Work request.
Beginning at the line with "IMU pin SCL: TX -> D1", please repeat each line exactly through the end of the records below, including that first line and the last, but no pictures.

(Change detection outputs)
# # # # # # #

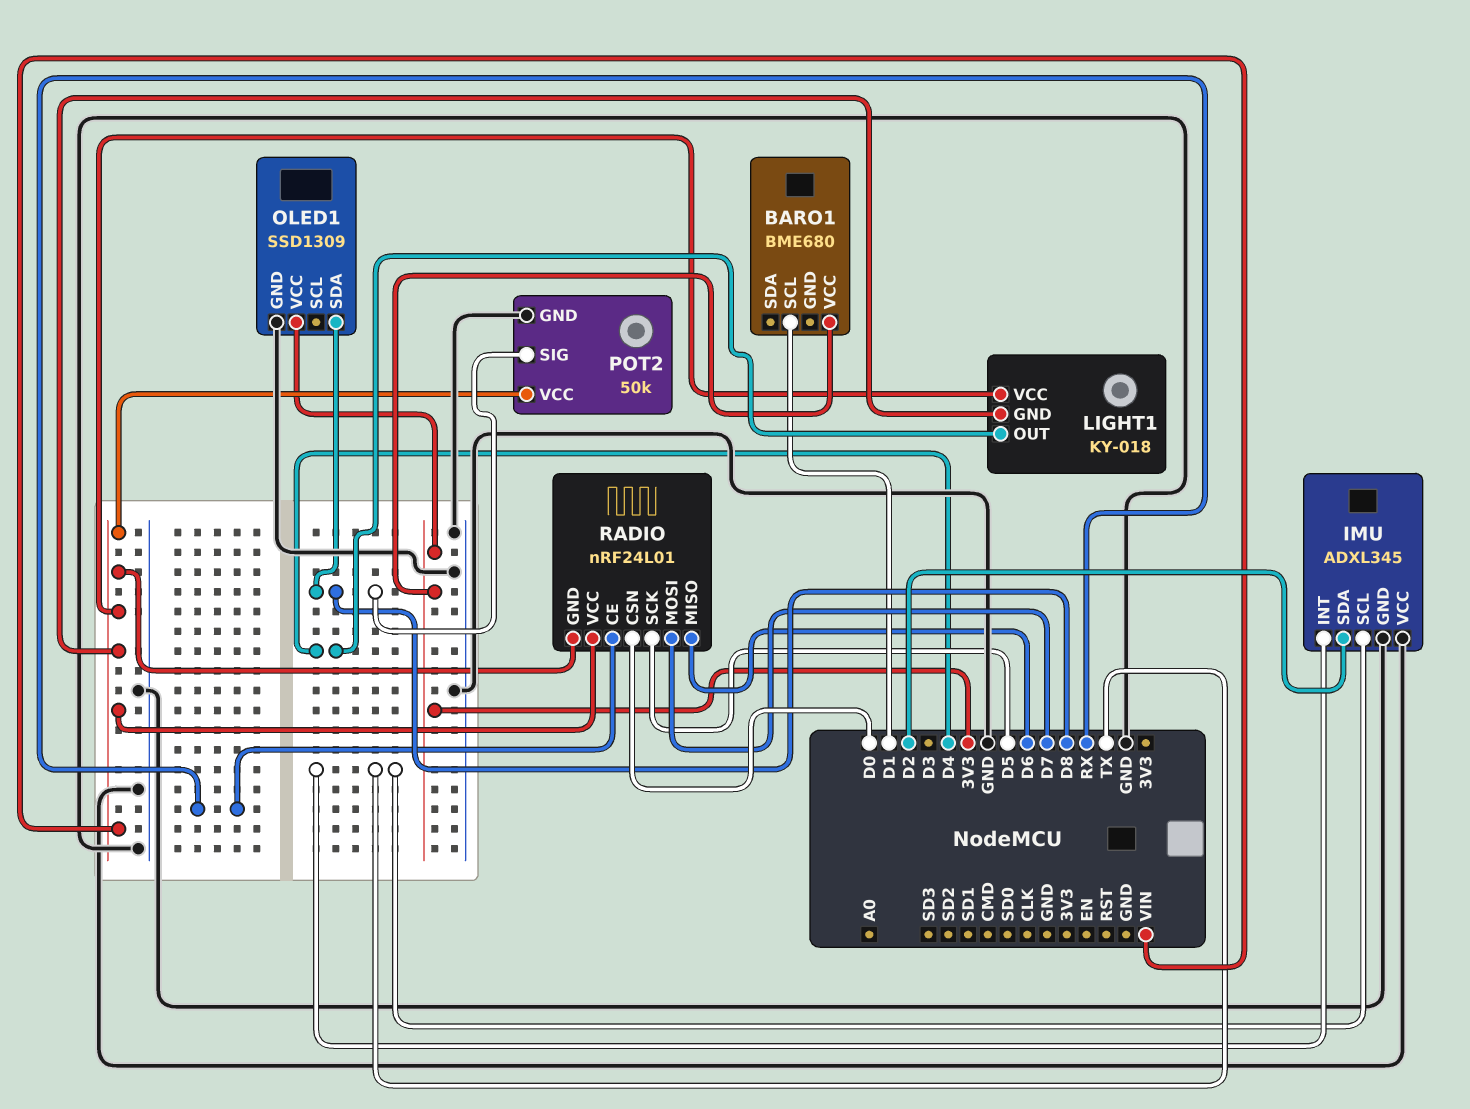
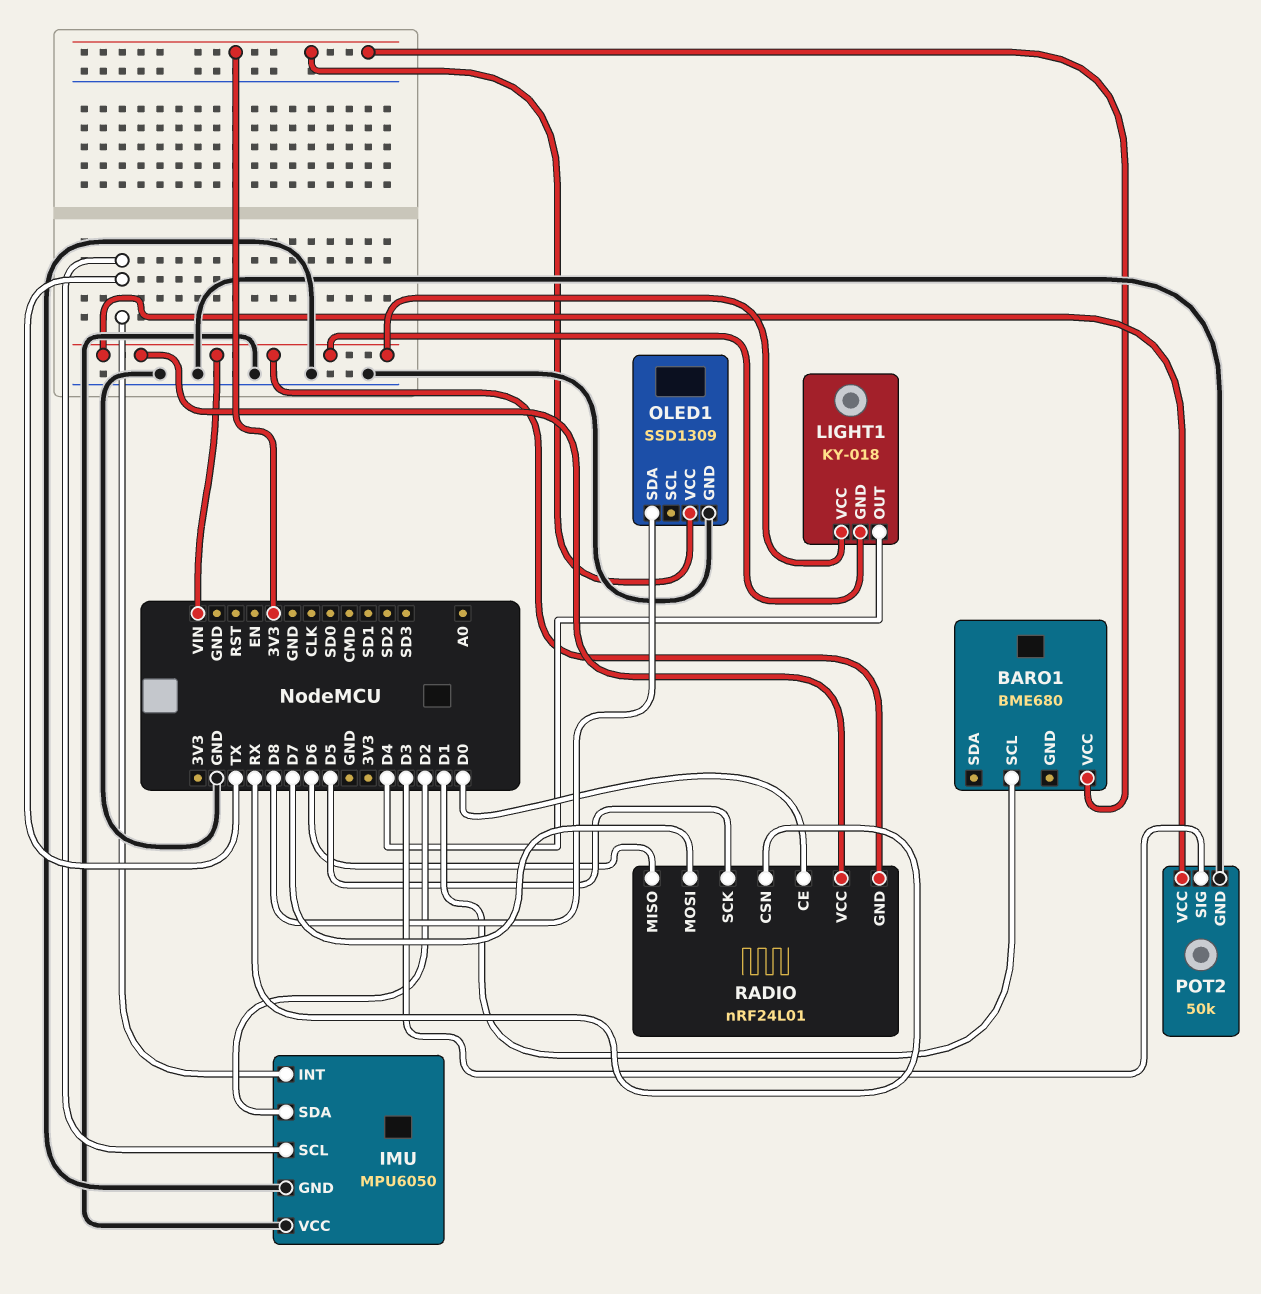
IMU: ADXL345 -> MPU6050
POT2 pin SIG: D8 -> D3
RADIO pin CE: RX -> D0
RADIO pin CSN: D0 -> RX

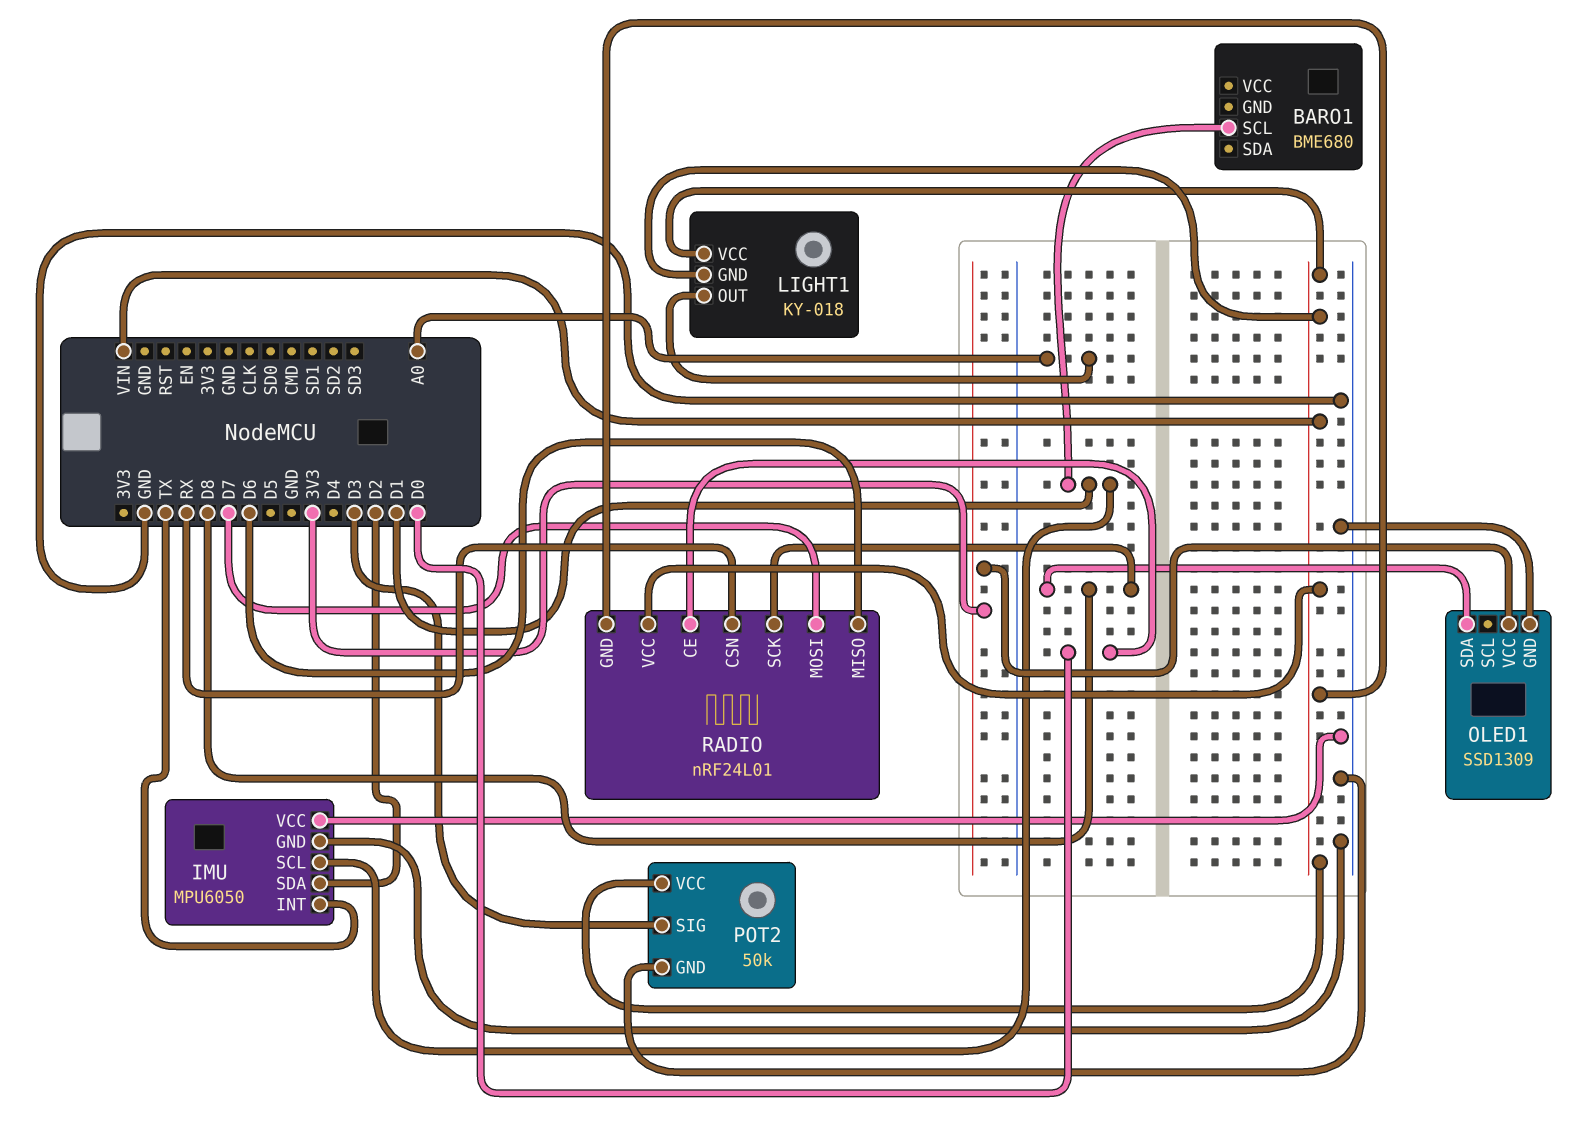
BARO1 pin VCC: 3V3 -> none
IMU pin SCL: TX -> D1
LIGHT1 pin OUT: D4 -> A0
RADIO pin SCK: D5 -> D8

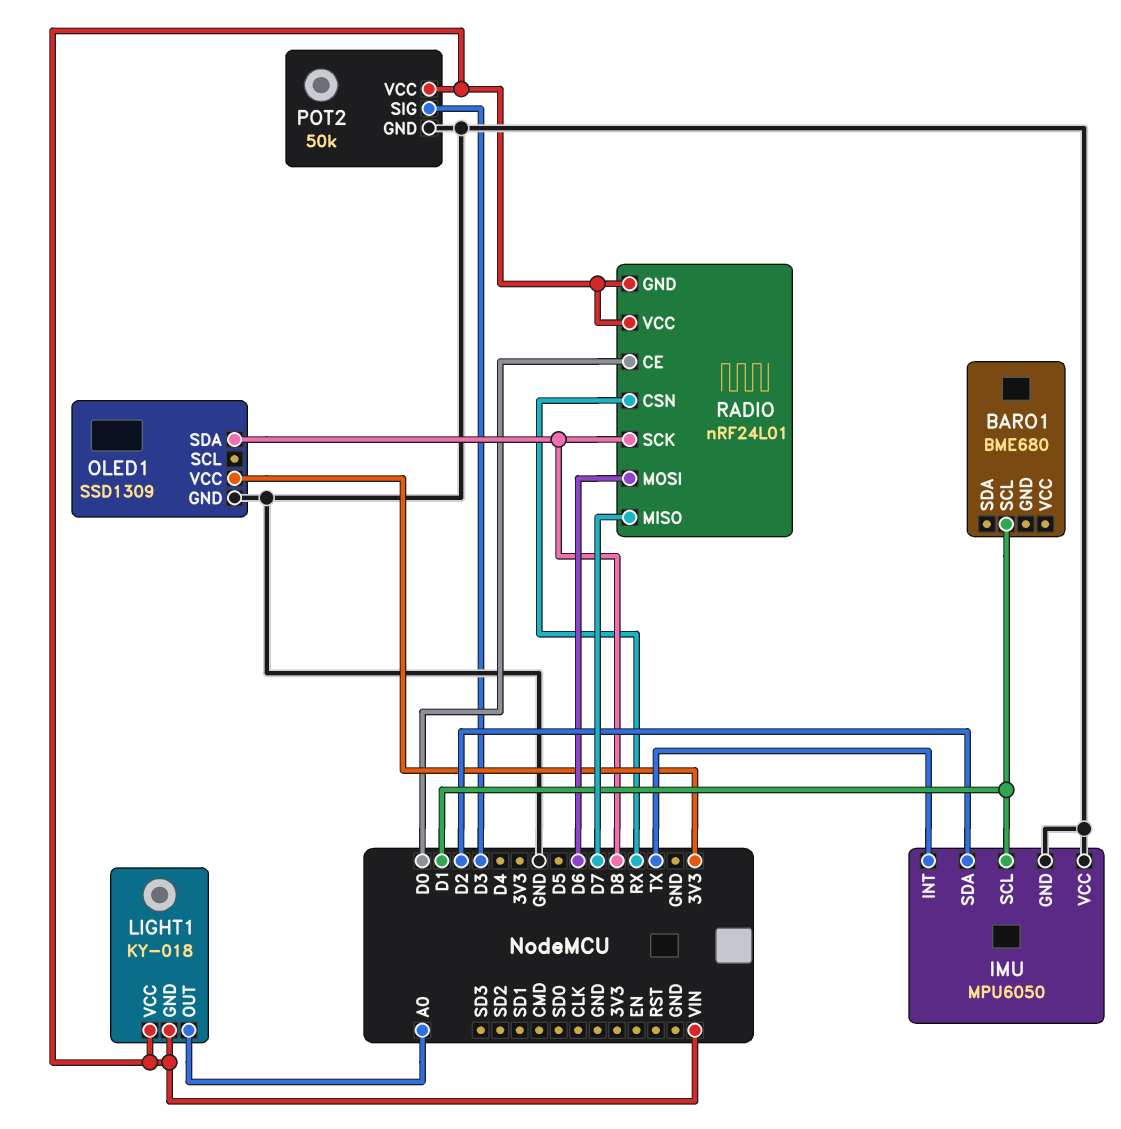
RADIO pin MISO: D6 -> D7
RADIO pin MOSI: D7 -> D6

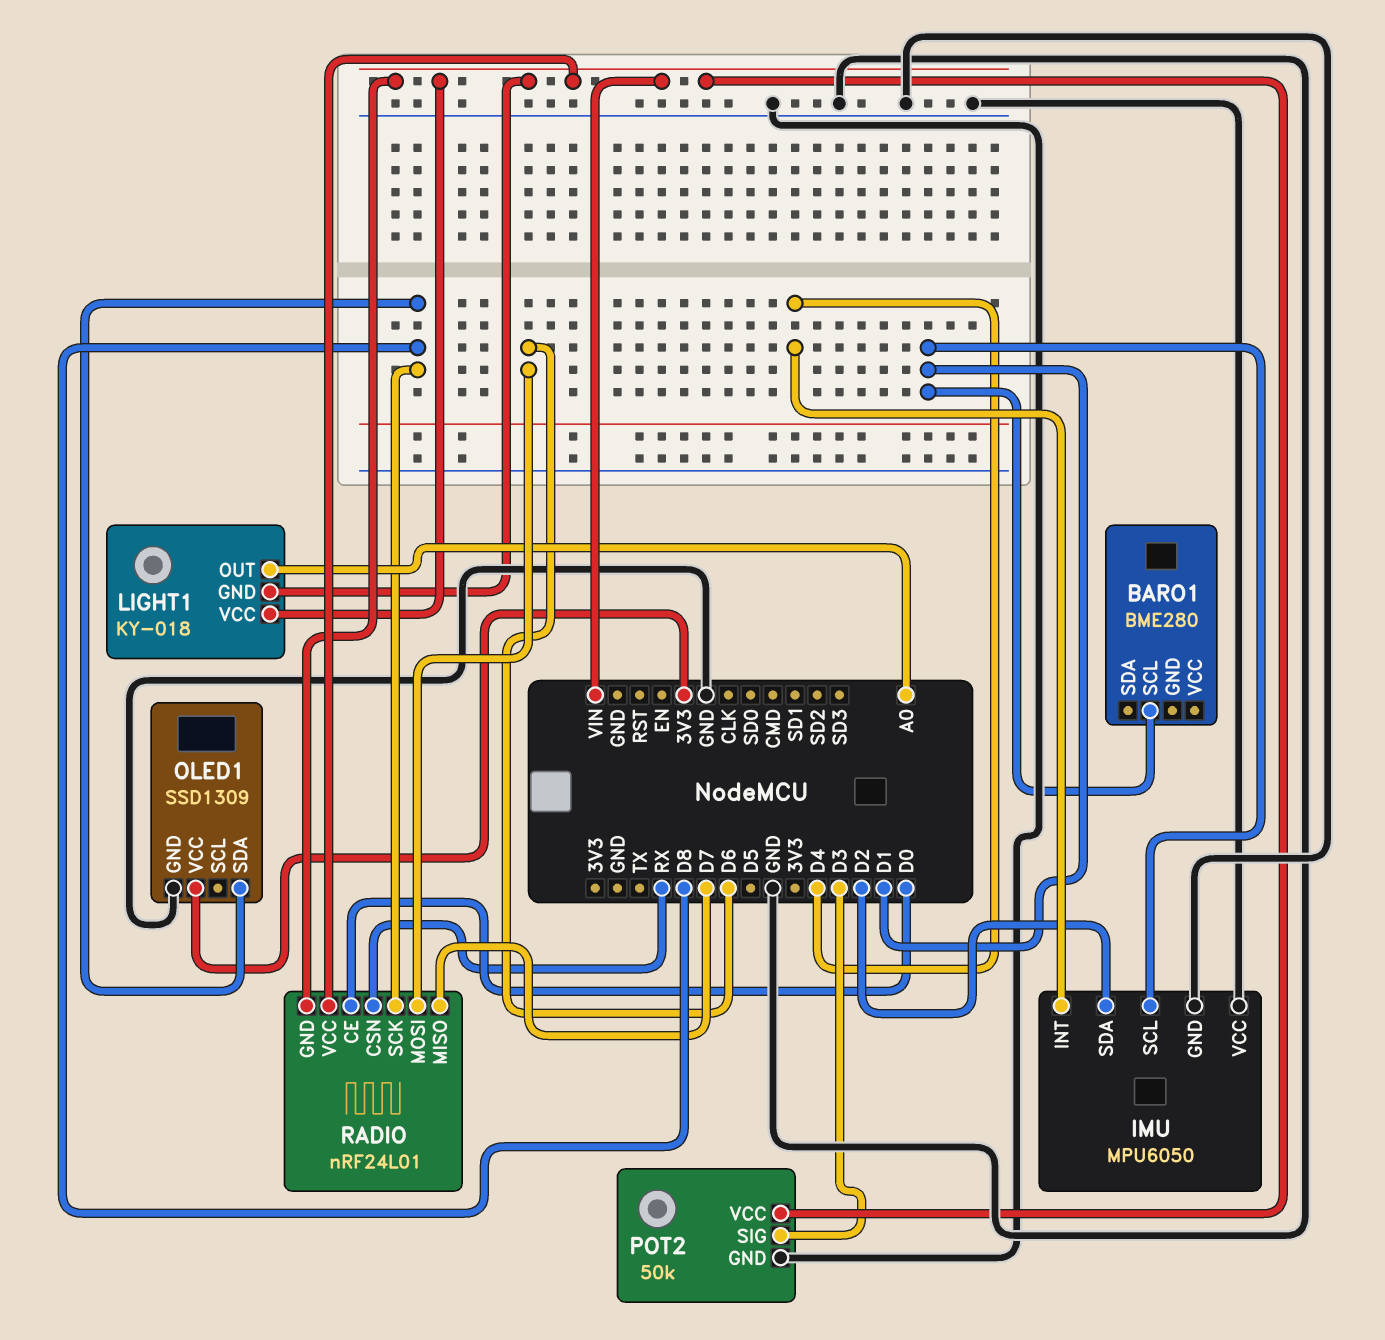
BARO1: BME680 -> BME280
IMU pin INT: TX -> D4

# # # # # # #

Task answer.
IMU pin SCL: TX -> D1
LIGHT1 pin OUT: D4 -> A0
RADIO pin SCK: D5 -> D8

RADIO pin MISO: D6 -> D7
RADIO pin MOSI: D7 -> D6

BARO1: BME680 -> BME280
IMU pin INT: TX -> D4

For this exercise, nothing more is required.